Source data
┄┄┄┄┄┄

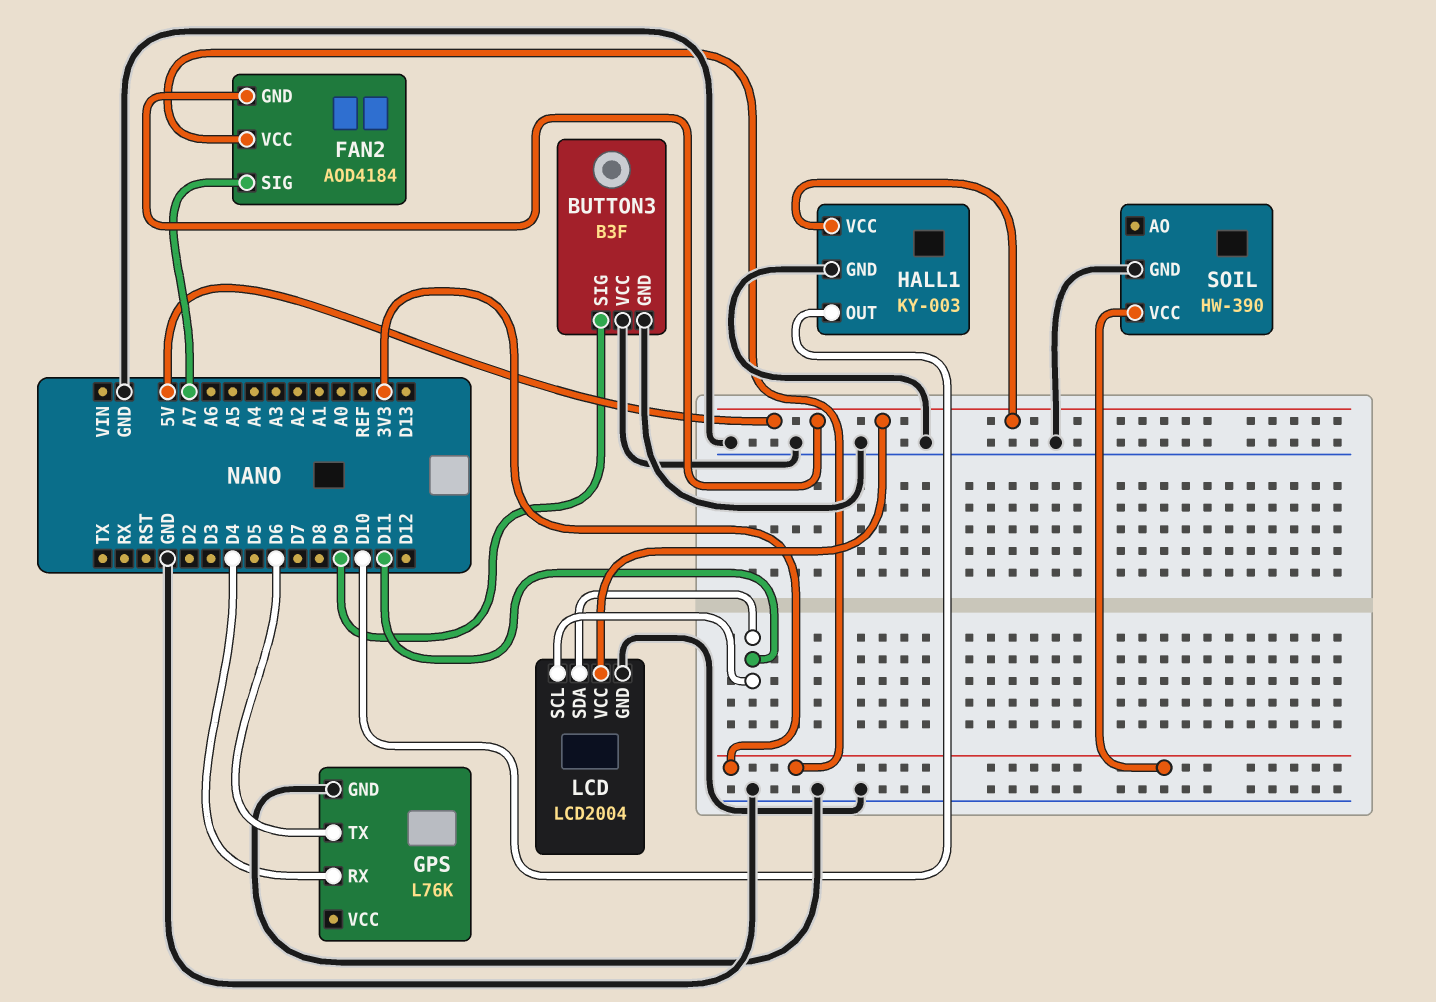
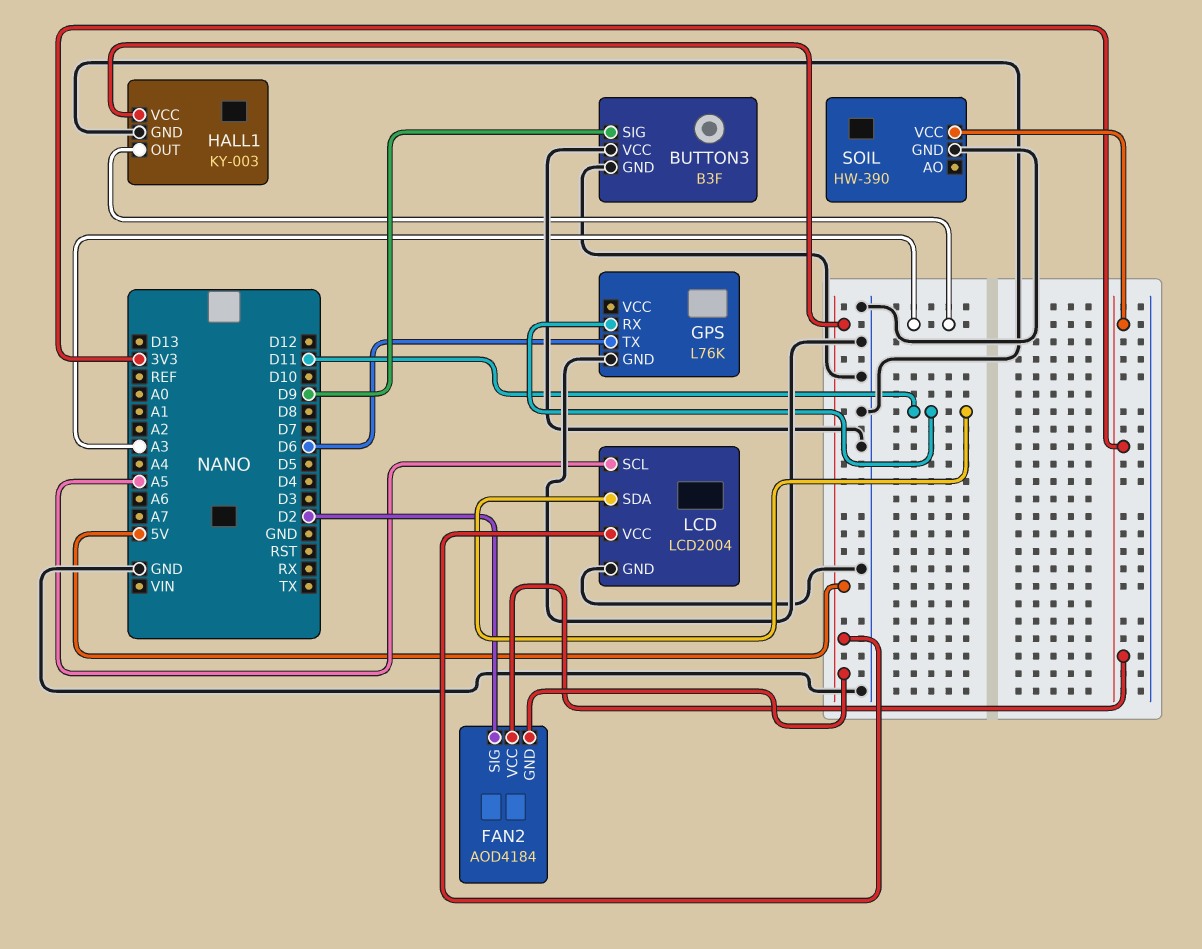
FAN2 pin SIG: A7 -> D2
GPS pin RX: D4 -> D11
HALL1 pin OUT: D10 -> A3
LCD pin SCL: D11 -> A5

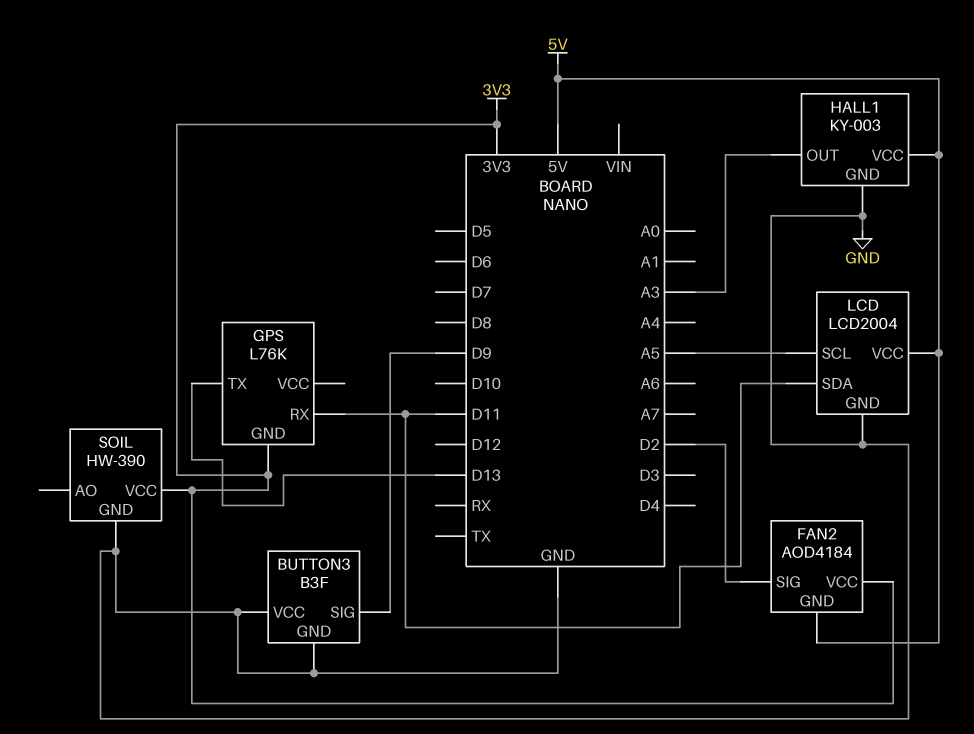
GPS pin GND: GND -> 3V3
GPS pin TX: D6 -> D13

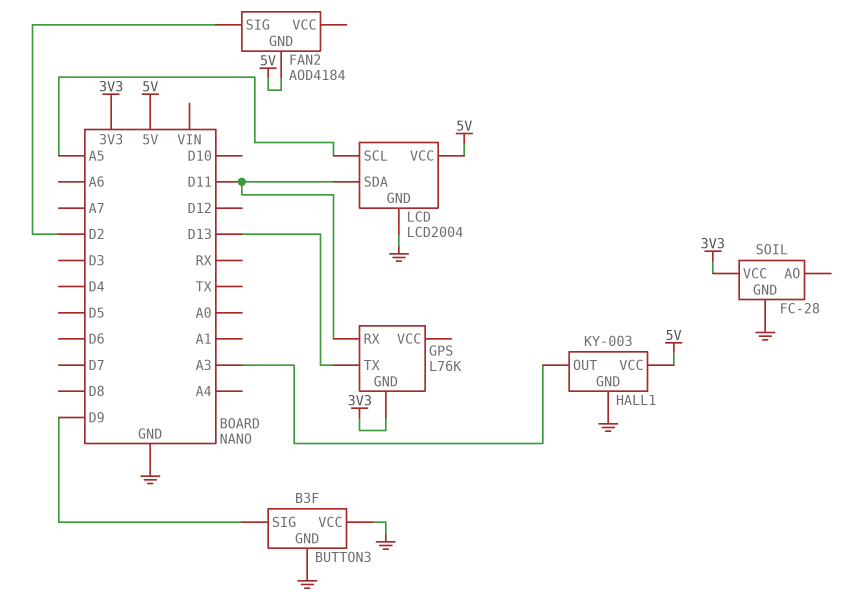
FAN2 pin VCC: 3V3 -> none
SOIL: HW-390 -> FC-28

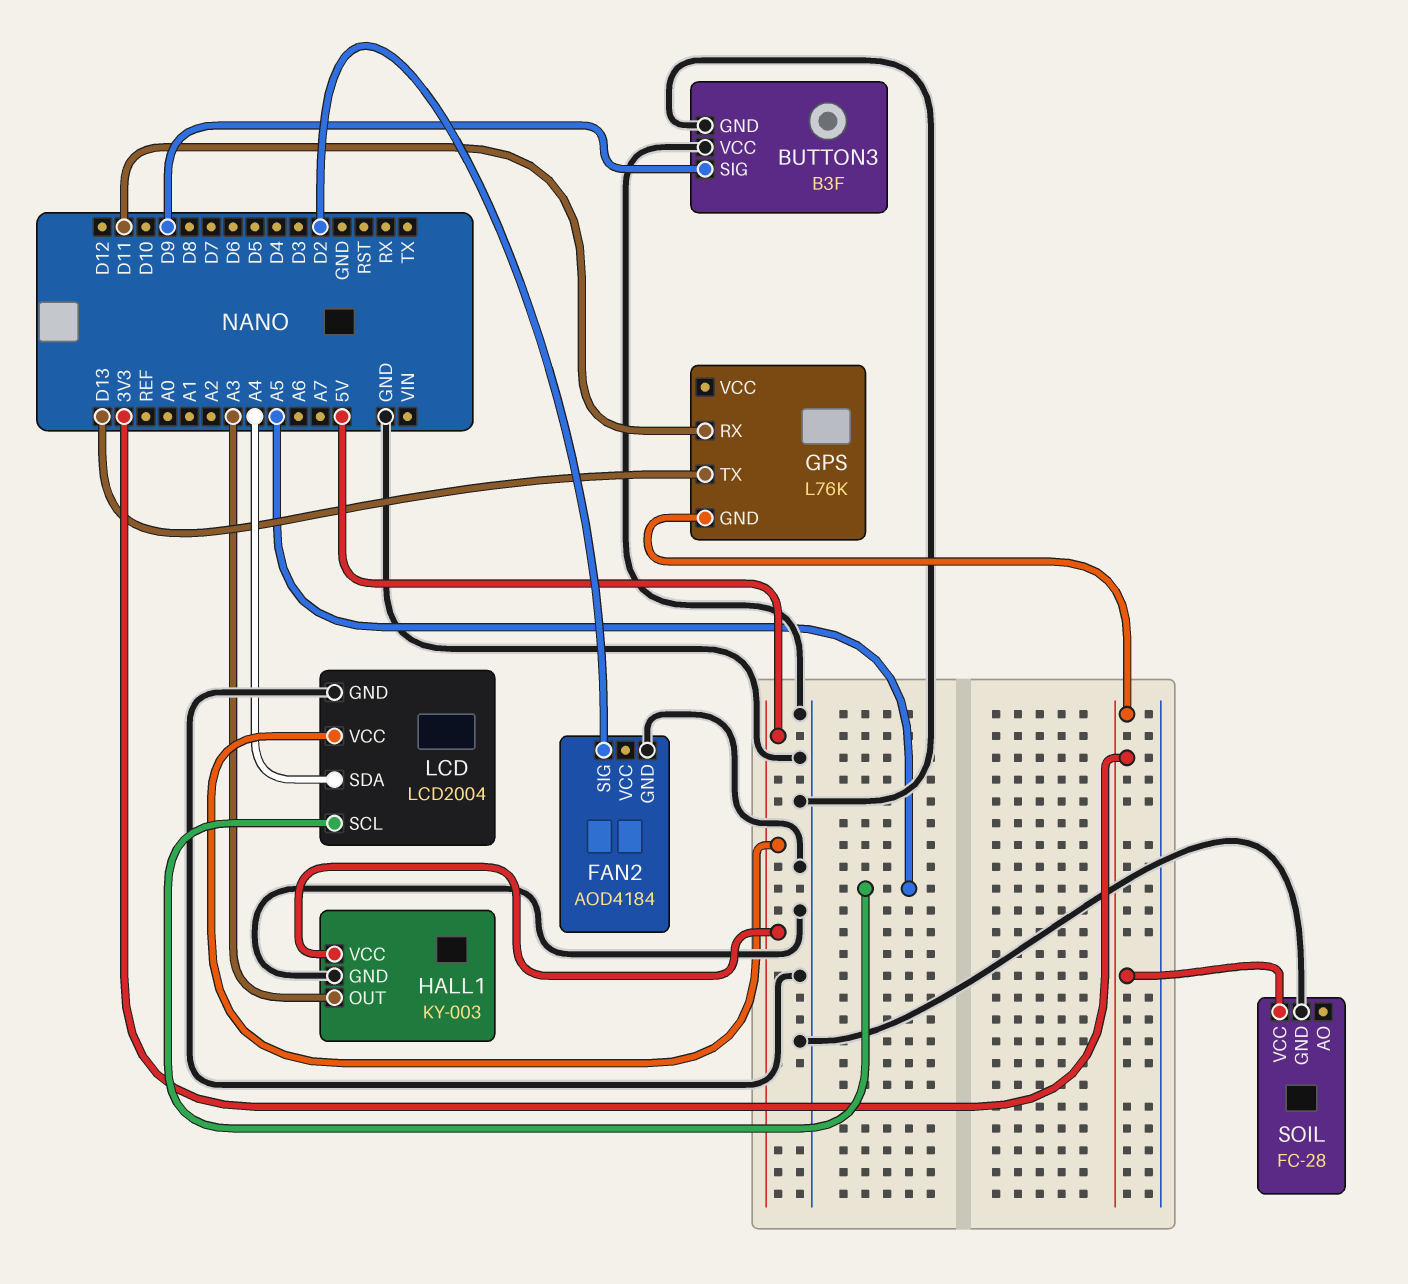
FAN2 pin GND: 5V -> GND
LCD pin SDA: D11 -> A4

┄┄┄┄┄┄

• [EXERCISE INSTRUCTIONS]
Your reply must hold only the lines from the line containing "GPS pin RX: D4 -> D11" through the end of the records above, written out exactly, both ends included, with no pictures, please.

• [TASK OUTPUT]
GPS pin RX: D4 -> D11
HALL1 pin OUT: D10 -> A3
LCD pin SCL: D11 -> A5

GPS pin GND: GND -> 3V3
GPS pin TX: D6 -> D13

FAN2 pin VCC: 3V3 -> none
SOIL: HW-390 -> FC-28

FAN2 pin GND: 5V -> GND
LCD pin SDA: D11 -> A4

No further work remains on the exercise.